** SOURCE DATA **
↓↓↓
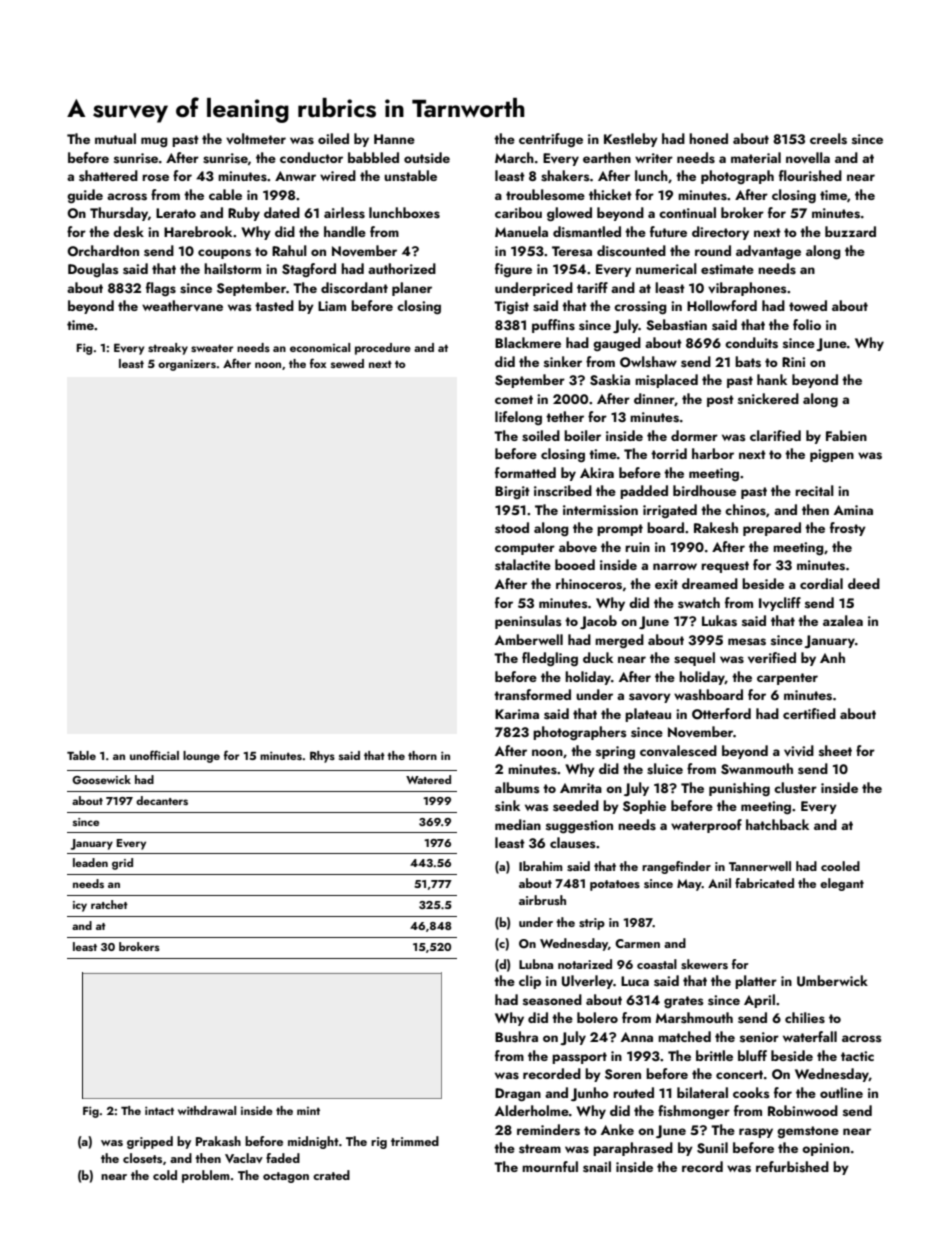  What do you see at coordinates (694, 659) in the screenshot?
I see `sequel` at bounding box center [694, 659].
↑↑↑
↓↓↓
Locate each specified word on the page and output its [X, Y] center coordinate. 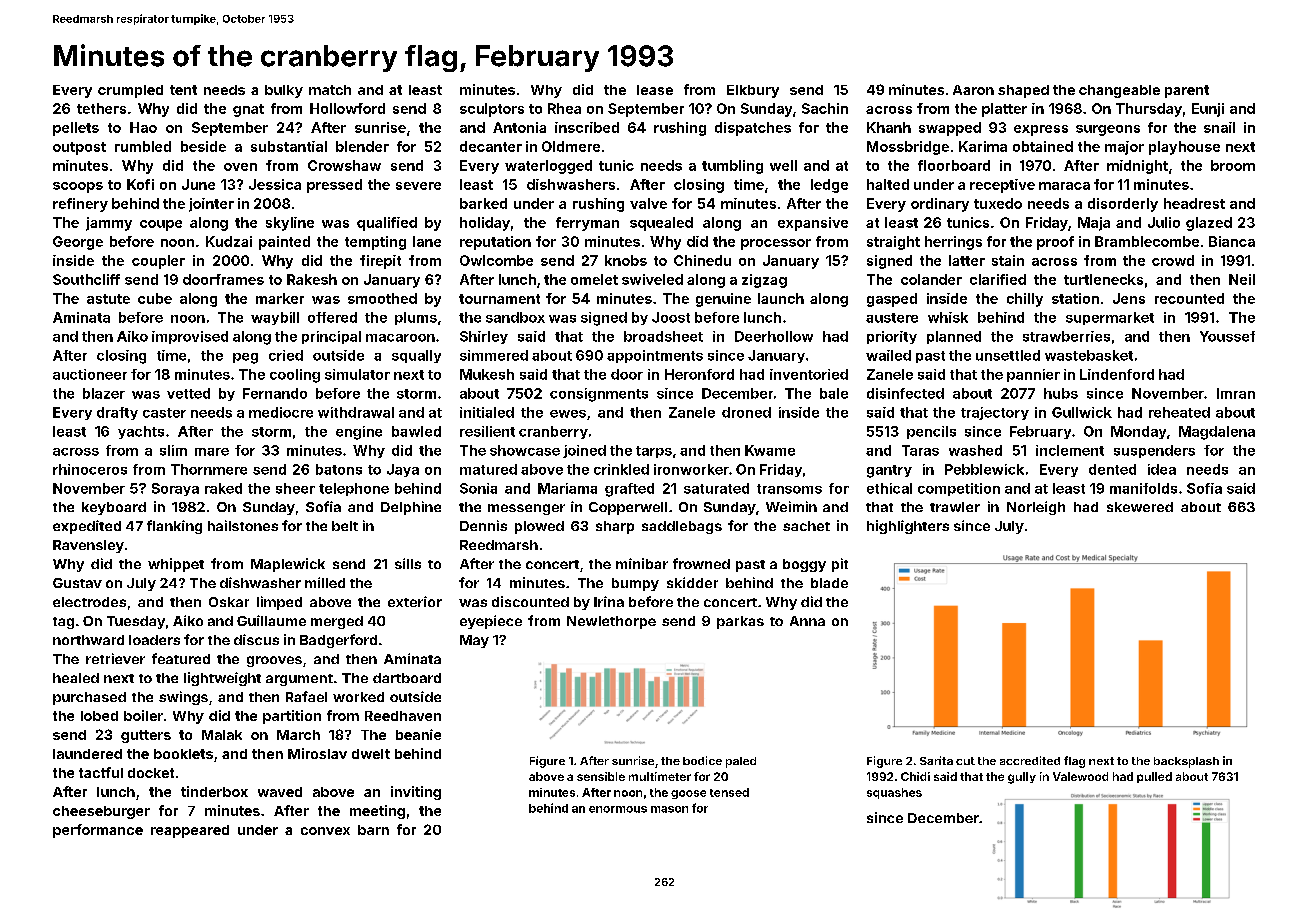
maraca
↑↑↑
↓↓↓
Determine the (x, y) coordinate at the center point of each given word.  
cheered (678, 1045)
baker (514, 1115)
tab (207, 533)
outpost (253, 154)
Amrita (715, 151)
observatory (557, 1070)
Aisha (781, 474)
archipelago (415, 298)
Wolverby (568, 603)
↑↑↑
** WHAT YOU SHOULD DO **
Extract the records from the line containing "tab (207, 533)" up to and including the line containing "Wolverby (568, 603)", and repeat them word for word.

** COMPLETE RESPONSE **
tab (207, 533)
outpost (253, 154)
Amrita (715, 151)
observatory (557, 1070)
Aisha (781, 474)
archipelago (415, 298)
Wolverby (568, 603)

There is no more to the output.